Beginning at the line with "(393, 200) = (511, 313): grey" in the records below, return each line up to and including the last, exactly as it stands, but not the pictures.

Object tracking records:
━━━━━━━━━━━━━━━━

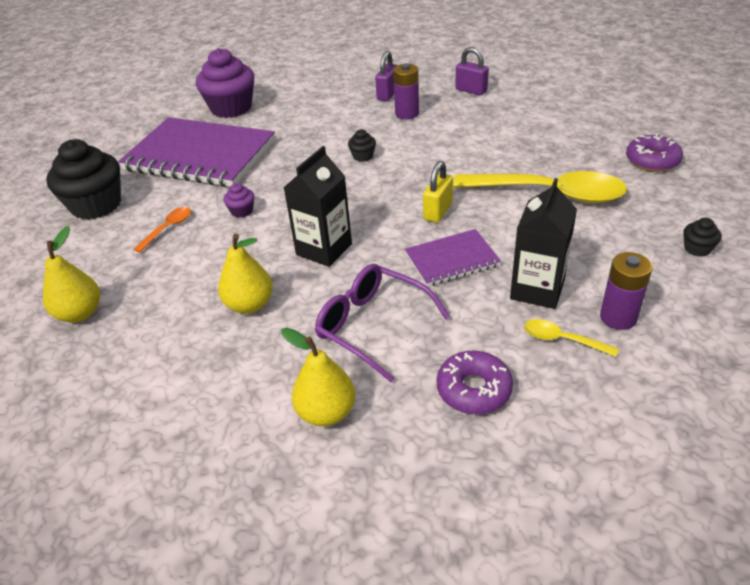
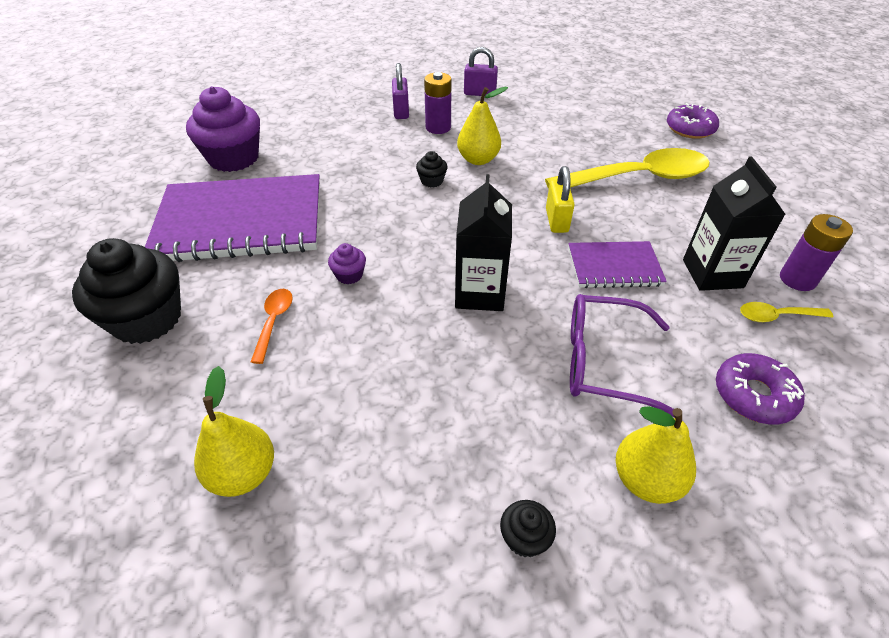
camera: 30 degrees left, 5 degrees up
(250, 305) = (454, 384): yellow pear -> yellow pear (478, 159)
(452, 260) = (614, 267): purple notebook -> purple notebook turned 45 degrees clockwise
(697, 248) = (794, 198): black cupcake -> black cupcake (524, 538)

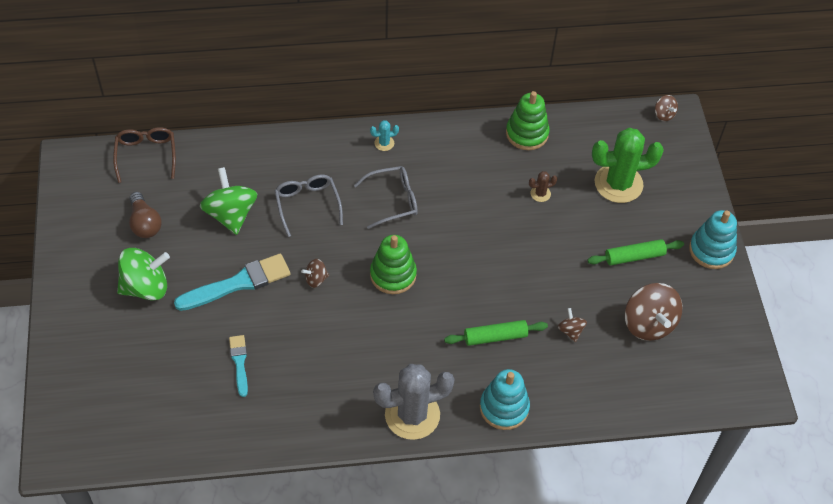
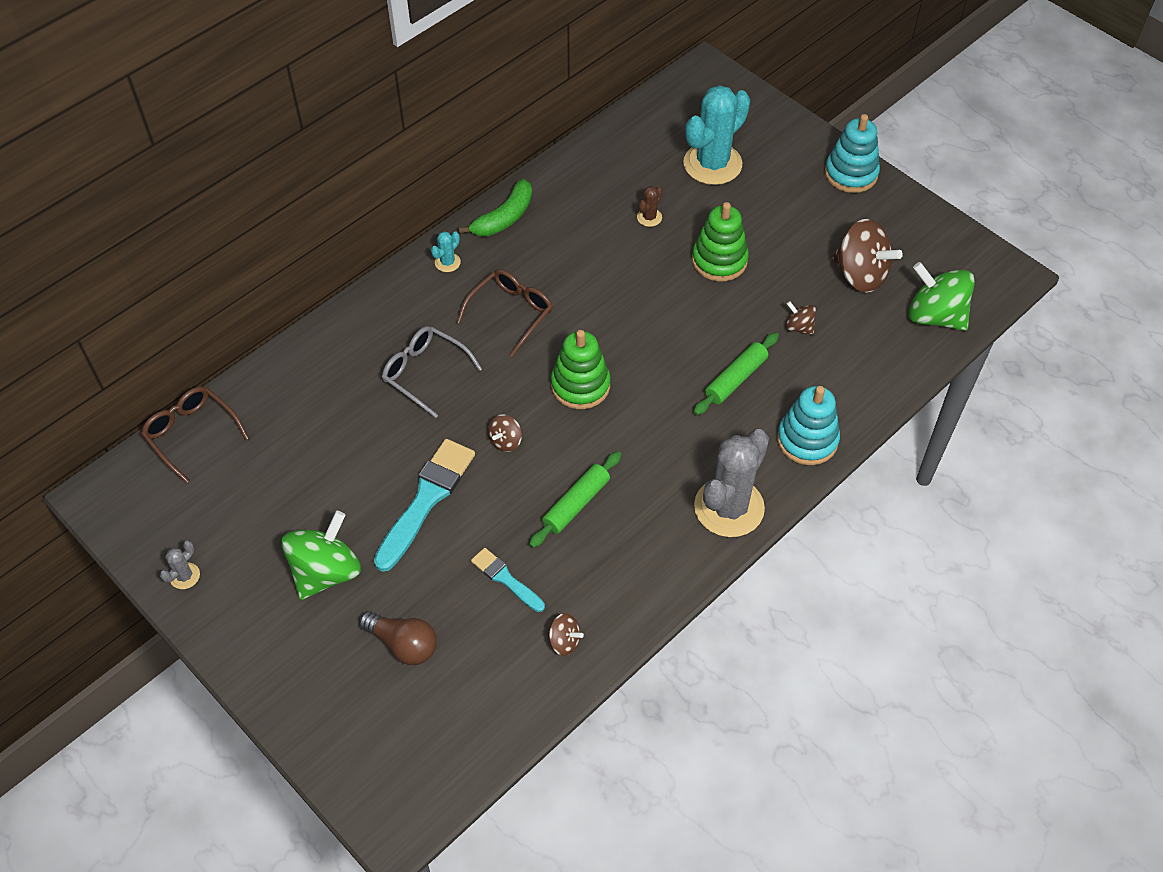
camera: 35 degrees left, 0 degrees up
(72, 236) = (185, 576): none -> grey cactus
(145, 223) = (259, 506): brown light bulb -> brown light bulb (403, 644)
(231, 214) = (350, 435): green spinning top -> green spinning top (935, 316)
(393, 200) = (511, 313): grey glasses -> brown glasses
(446, 136) = (504, 218): none -> green banana
(527, 133) = (582, 168): green stacking toy -> green stacking toy (719, 260)
(618, 184) = (712, 164): green cactus -> turquoise cactus
(634, 256) = (790, 222): green rolling pin -> green rolling pin (576, 504)
(664, 114) = (693, 76): brown spinning top -> brown spinning top (564, 641)

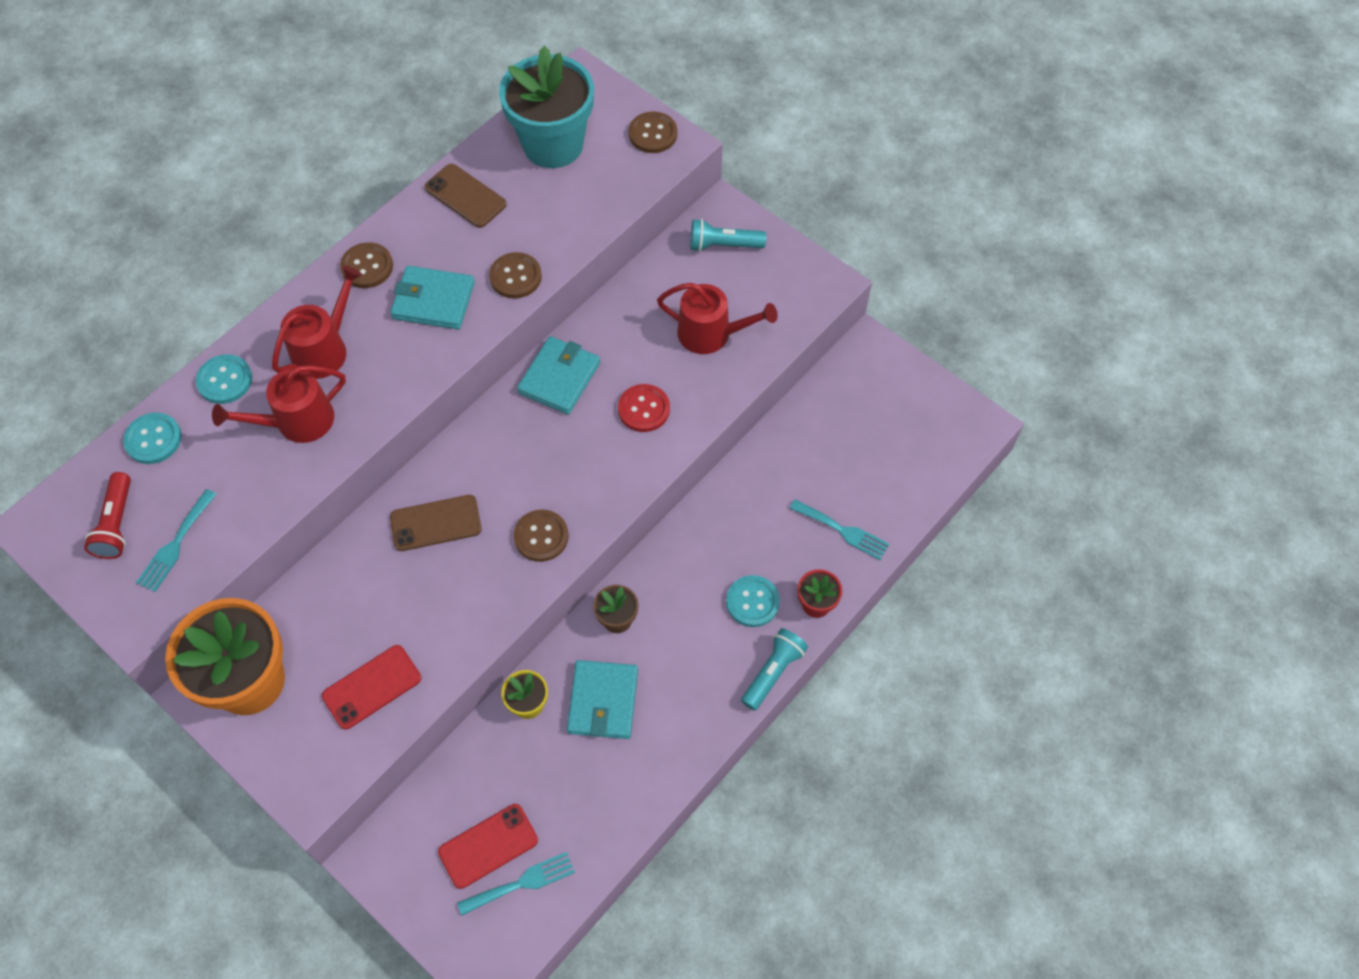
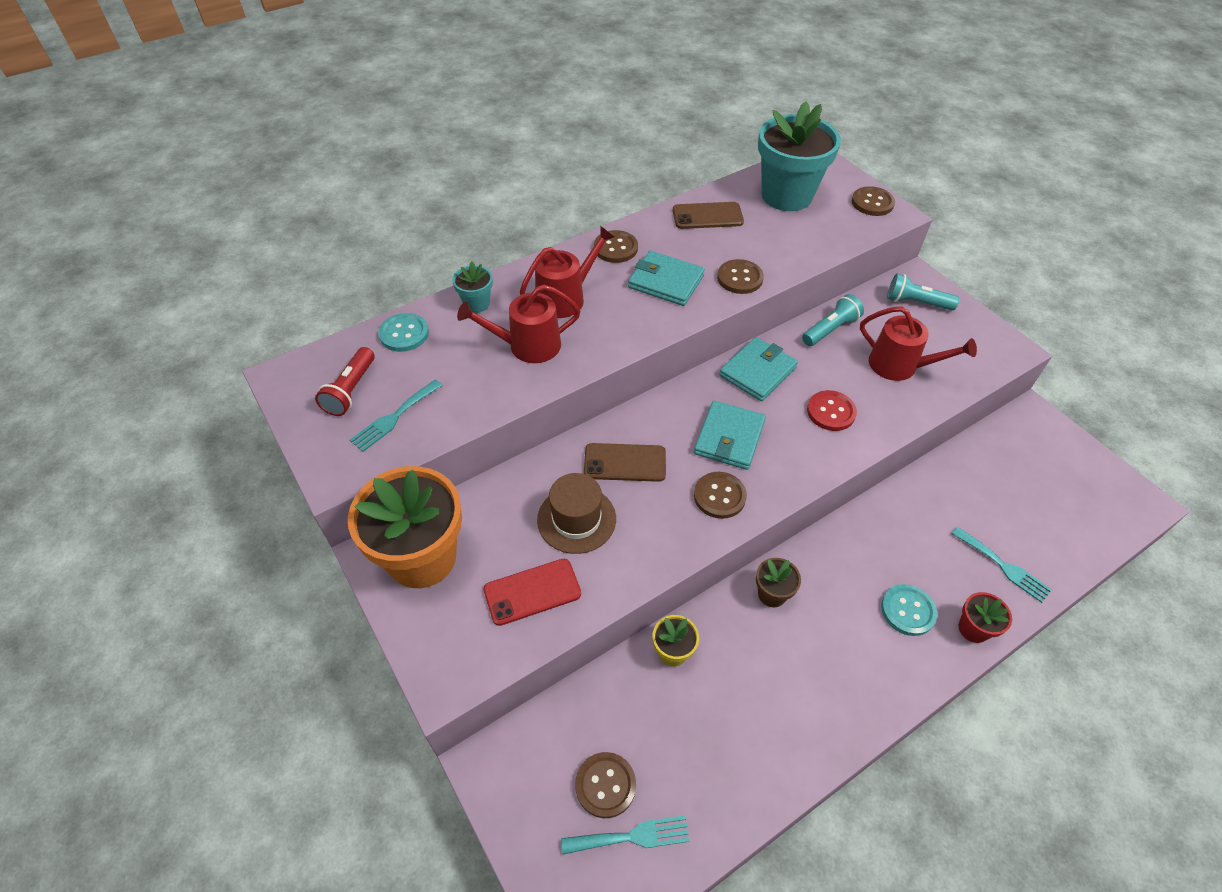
camera: 15 degrees right, 10 degrees down
(225, 380) = (476, 303): turquoise button -> turquoise flower pot
(399, 599) = (576, 519): none -> brown hat
(465, 196) = (707, 216): brown phone -> brown phone turned 60 degrees counterclockwise
(488, 846) = (605, 785): red phone -> brown button
(603, 701) = (746, 668): turquoise wallet -> turquoise wallet (729, 438)
(773, 672) = (924, 685): turquoise flashlight -> turquoise flashlight (830, 329)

━━━━━━━━━━━━━━━━

SOLUTION TO THE EXERCISE:
(393, 200) = (511, 313): grey glasses -> brown glasses
(446, 136) = (504, 218): none -> green banana
(527, 133) = (582, 168): green stacking toy -> green stacking toy (719, 260)
(618, 184) = (712, 164): green cactus -> turquoise cactus
(634, 256) = (790, 222): green rolling pin -> green rolling pin (576, 504)
(664, 114) = (693, 76): brown spinning top -> brown spinning top (564, 641)

camera: 15 degrees right, 10 degrees down
(225, 380) = (476, 303): turquoise button -> turquoise flower pot
(399, 599) = (576, 519): none -> brown hat
(465, 196) = (707, 216): brown phone -> brown phone turned 60 degrees counterclockwise
(488, 846) = (605, 785): red phone -> brown button
(603, 701) = (746, 668): turquoise wallet -> turquoise wallet (729, 438)
(773, 672) = (924, 685): turquoise flashlight -> turquoise flashlight (830, 329)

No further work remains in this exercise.